■ Problem
Verbatim copy without images: return all of the data as it stands.

■ Dataset section
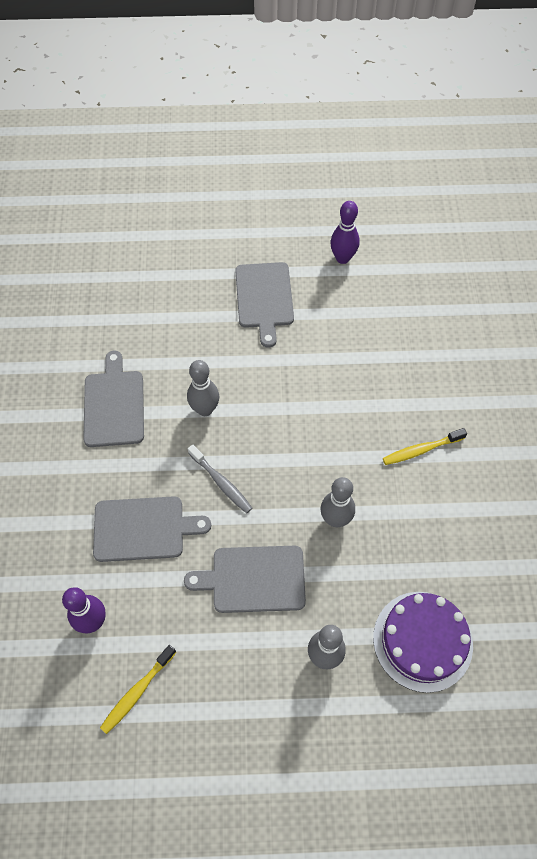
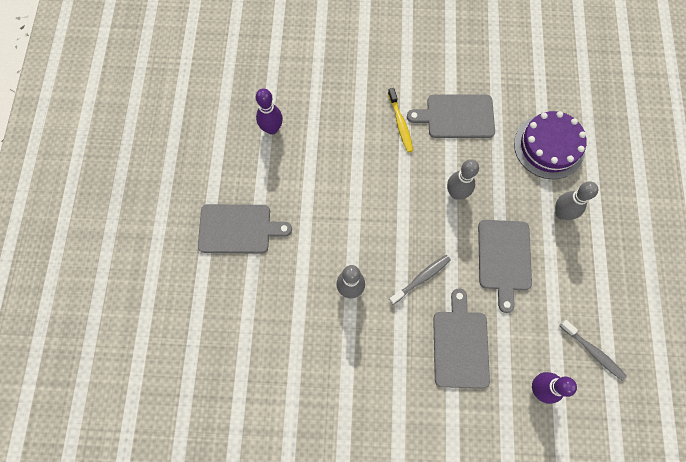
camera: 85 degrees left, 10 degrees up
grey cutting board [83,351,144,447] -> grey cutting board moved to [407,95,495,138]
yellow toothbrush [100,645,176,734] -> grey toothbrush [559,320,627,381]
purple bowling pin [330,201,360,264] -> purple bowling pin moved to [256,88,283,135]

■ Written answer
camera: 85 degrees left, 10 degrees up
grey cutting board [83,351,144,447] -> grey cutting board moved to [407,95,495,138]
yellow toothbrush [100,645,176,734] -> grey toothbrush [559,320,627,381]
purple bowling pin [330,201,360,264] -> purple bowling pin moved to [256,88,283,135]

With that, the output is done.